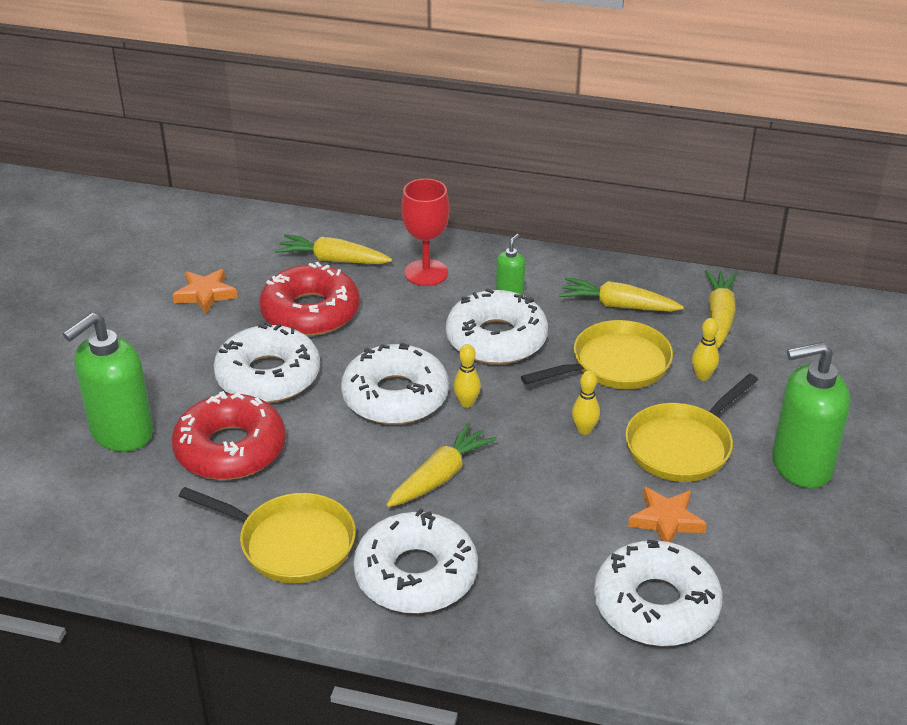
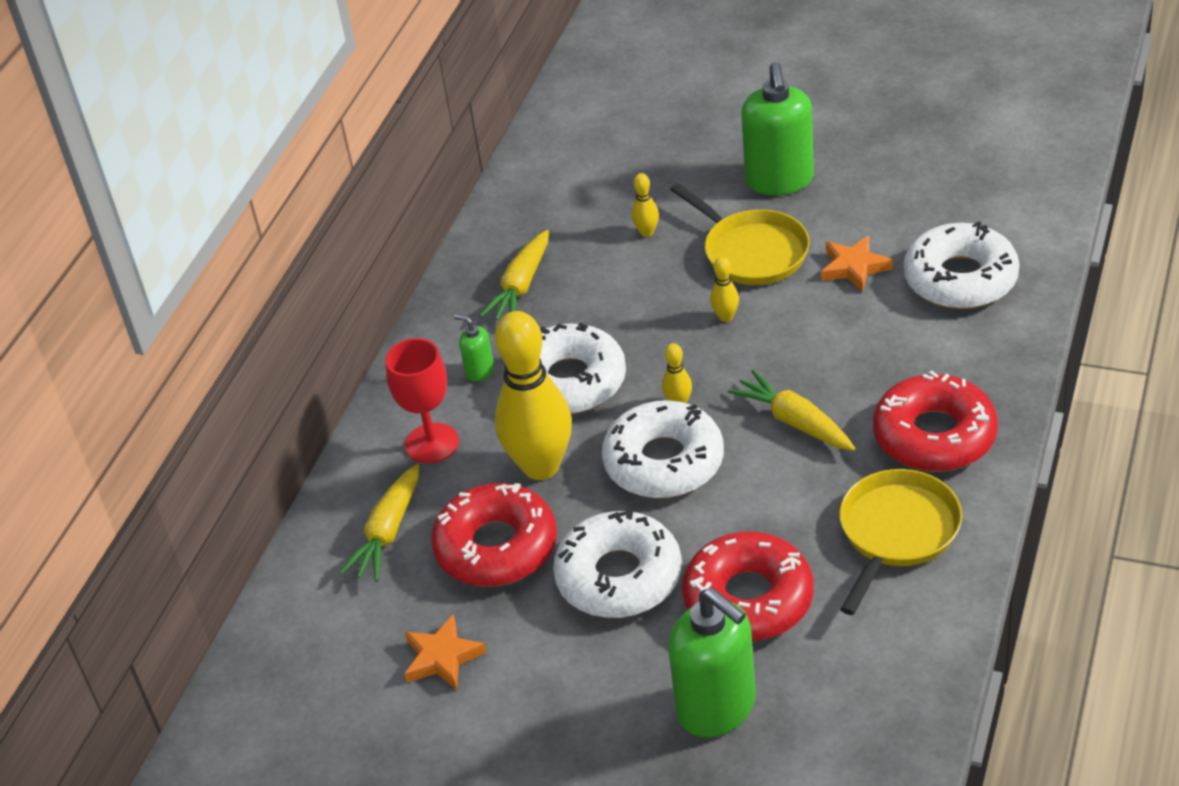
camera: 80 degrees left, 5 degrees up
(396, 329) = (541, 466): none -> yellow bowling pin
(416, 574) = (934, 435): white donut -> red donut
(615, 364) = (623, 292): yellow pan -> none
(719, 316) = (549, 215): yellow carrot -> none

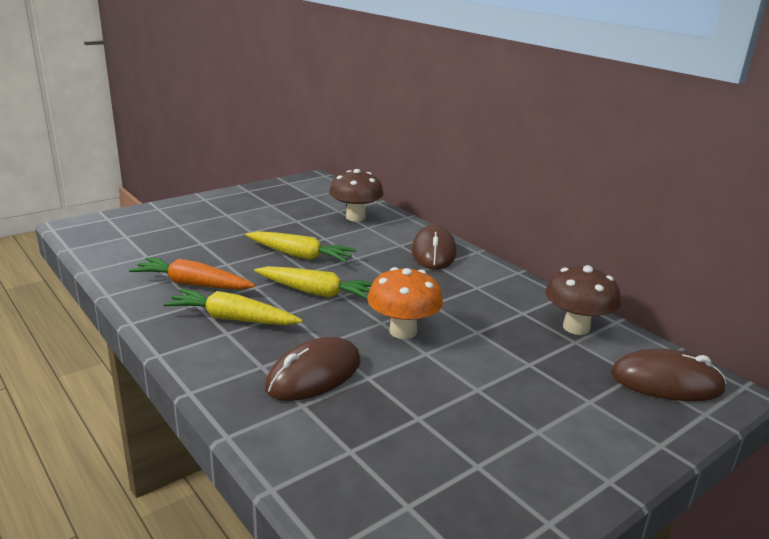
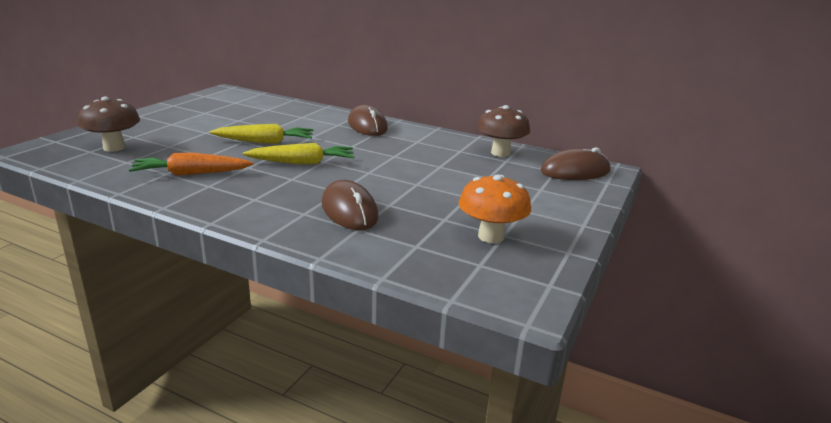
camera: 25 degrees left, 0 degrees up
(232, 319) = (250, 190): yellow carrot -> none
(314, 375) = (349, 210): brown mouse -> brown mouse turned 45 degrees counterclockwise
(355, 217) = (286, 112): brown mushroom -> brown mushroom (114, 147)
(403, 331) = (389, 175): orange mushroom -> orange mushroom (491, 236)

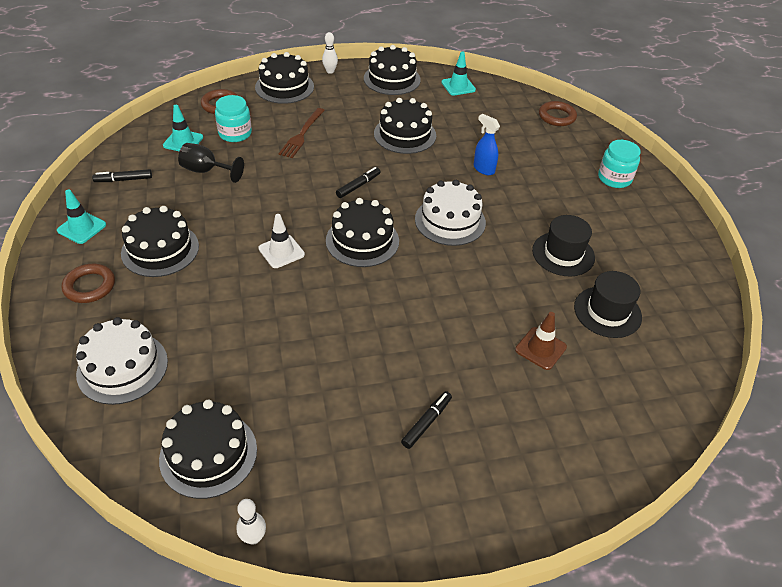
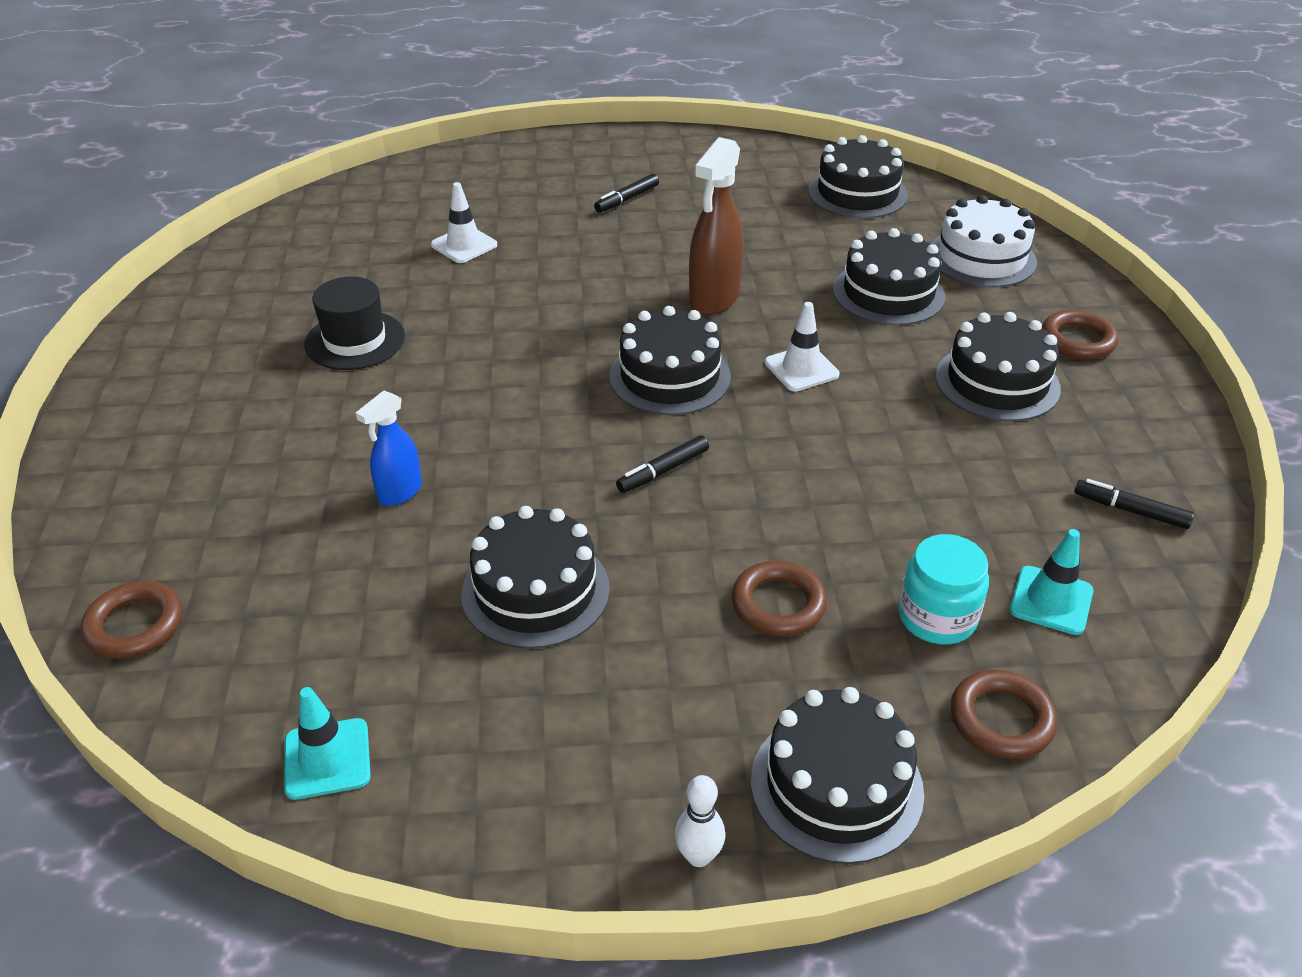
camera: 170 degrees left, 5 degrees down
(82, 228) = (1148, 423): turquoise traffic cone -> none
(123, 180) = (1130, 510): black marker -> black marker turned 150 degrees counterclockwise
(206, 171) = (971, 521): black goblet -> none
(253, 537) = (803, 149): white bowling pin -> none
(302, 135) = (778, 604): brown fork -> brown ring
(339, 306) = (714, 299): none -> brown spray bottle
(392, 79) = (512, 804): black cake -> black cake (888, 293)
(450, 221) = (512, 398): white cake -> none
(483, 169) = (399, 492): blue spray bottle -> blue spray bottle turned 75 degrees clockwise
(540, 348) = (464, 245): brown traffic cone -> white traffic cone
(607, 312) = (348, 272): black hat -> none
(614, 178) = (151, 458): turquoise jar -> none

### Task item
Every line of the listing that includes "left" must be shown.

### Written reply
camera: 80 degrees left, 5 degrees up
camera: 25 degrees left, 0 degrees up
camera: 170 degrees left, 5 degrees down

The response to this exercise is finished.